== Activity ==
Among the lines below, copy each one in which "grau" appears.

Object transformation records
::::::::
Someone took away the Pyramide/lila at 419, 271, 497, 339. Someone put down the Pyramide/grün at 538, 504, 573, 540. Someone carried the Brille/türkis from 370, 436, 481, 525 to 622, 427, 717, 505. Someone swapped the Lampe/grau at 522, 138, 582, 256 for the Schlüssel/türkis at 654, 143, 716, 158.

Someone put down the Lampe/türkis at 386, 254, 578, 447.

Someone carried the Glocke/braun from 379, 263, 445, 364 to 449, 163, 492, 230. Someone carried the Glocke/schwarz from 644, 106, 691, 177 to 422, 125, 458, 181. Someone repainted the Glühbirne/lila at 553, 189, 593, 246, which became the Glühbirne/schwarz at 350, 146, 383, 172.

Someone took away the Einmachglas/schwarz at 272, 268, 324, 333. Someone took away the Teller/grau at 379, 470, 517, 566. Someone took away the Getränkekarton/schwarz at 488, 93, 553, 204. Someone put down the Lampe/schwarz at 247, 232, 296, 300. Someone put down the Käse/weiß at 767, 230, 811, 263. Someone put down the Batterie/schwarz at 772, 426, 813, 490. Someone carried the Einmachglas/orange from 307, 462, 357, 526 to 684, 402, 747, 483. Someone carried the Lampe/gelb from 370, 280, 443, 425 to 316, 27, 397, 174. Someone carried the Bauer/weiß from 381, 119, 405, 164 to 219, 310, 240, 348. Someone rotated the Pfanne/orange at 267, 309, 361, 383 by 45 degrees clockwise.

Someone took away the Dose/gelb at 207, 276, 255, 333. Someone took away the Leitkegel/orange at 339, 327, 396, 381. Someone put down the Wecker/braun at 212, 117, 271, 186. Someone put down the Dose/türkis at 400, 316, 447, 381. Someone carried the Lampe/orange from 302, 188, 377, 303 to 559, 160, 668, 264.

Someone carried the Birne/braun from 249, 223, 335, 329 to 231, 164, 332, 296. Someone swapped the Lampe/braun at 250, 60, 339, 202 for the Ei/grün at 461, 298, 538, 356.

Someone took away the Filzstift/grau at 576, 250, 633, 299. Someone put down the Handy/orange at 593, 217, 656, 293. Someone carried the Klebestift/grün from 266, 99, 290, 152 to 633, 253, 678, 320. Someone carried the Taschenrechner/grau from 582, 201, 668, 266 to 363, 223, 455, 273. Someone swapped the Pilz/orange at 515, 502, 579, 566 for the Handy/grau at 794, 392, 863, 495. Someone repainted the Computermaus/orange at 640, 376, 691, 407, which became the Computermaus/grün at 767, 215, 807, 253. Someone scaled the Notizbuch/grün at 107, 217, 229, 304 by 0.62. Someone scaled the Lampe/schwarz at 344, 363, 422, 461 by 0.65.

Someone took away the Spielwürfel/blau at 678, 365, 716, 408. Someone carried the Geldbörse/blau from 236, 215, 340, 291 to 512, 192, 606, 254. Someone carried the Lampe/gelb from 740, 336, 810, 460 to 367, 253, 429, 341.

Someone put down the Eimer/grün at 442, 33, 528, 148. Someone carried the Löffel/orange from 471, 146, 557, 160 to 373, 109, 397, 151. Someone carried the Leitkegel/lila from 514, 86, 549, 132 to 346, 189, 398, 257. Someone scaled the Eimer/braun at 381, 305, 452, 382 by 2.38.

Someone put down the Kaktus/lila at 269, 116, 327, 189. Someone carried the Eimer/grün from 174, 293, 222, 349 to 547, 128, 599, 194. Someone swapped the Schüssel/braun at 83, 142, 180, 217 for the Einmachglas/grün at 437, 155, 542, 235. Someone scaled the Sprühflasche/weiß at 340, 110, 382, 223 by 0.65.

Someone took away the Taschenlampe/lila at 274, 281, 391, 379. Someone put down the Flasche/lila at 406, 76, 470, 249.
::::::::
== Response ==
Someone took away the Pyramide/lila at 419, 271, 497, 339. Someone put down the Pyramide/grün at 538, 504, 573, 540. Someone carried the Brille/türkis from 370, 436, 481, 525 to 622, 427, 717, 505. Someone swapped the Lampe/grau at 522, 138, 582, 256 for the Schlüssel/türkis at 654, 143, 716, 158.
Someone took away the Einmachglas/schwarz at 272, 268, 324, 333. Someone took away the Teller/grau at 379, 470, 517, 566. Someone took away the Getränkekarton/schwarz at 488, 93, 553, 204. Someone put down the Lampe/schwarz at 247, 232, 296, 300. Someone put down the Käse/weiß at 767, 230, 811, 263. Someone put down the Batterie/schwarz at 772, 426, 813, 490. Someone carried the Einmachglas/orange from 307, 462, 357, 526 to 684, 402, 747, 483. Someone carried the Lampe/gelb from 370, 280, 443, 425 to 316, 27, 397, 174. Someone carried the Bauer/weiß from 381, 119, 405, 164 to 219, 310, 240, 348. Someone rotated the Pfanne/orange at 267, 309, 361, 383 by 45 degrees clockwise.
Someone took away the Filzstift/grau at 576, 250, 633, 299. Someone put down the Handy/orange at 593, 217, 656, 293. Someone carried the Klebestift/grün from 266, 99, 290, 152 to 633, 253, 678, 320. Someone carried the Taschenrechner/grau from 582, 201, 668, 266 to 363, 223, 455, 273. Someone swapped the Pilz/orange at 515, 502, 579, 566 for the Handy/grau at 794, 392, 863, 495. Someone repainted the Computermaus/orange at 640, 376, 691, 407, which became the Computermaus/grün at 767, 215, 807, 253. Someone scaled the Notizbuch/grün at 107, 217, 229, 304 by 0.62. Someone scaled the Lampe/schwarz at 344, 363, 422, 461 by 0.65.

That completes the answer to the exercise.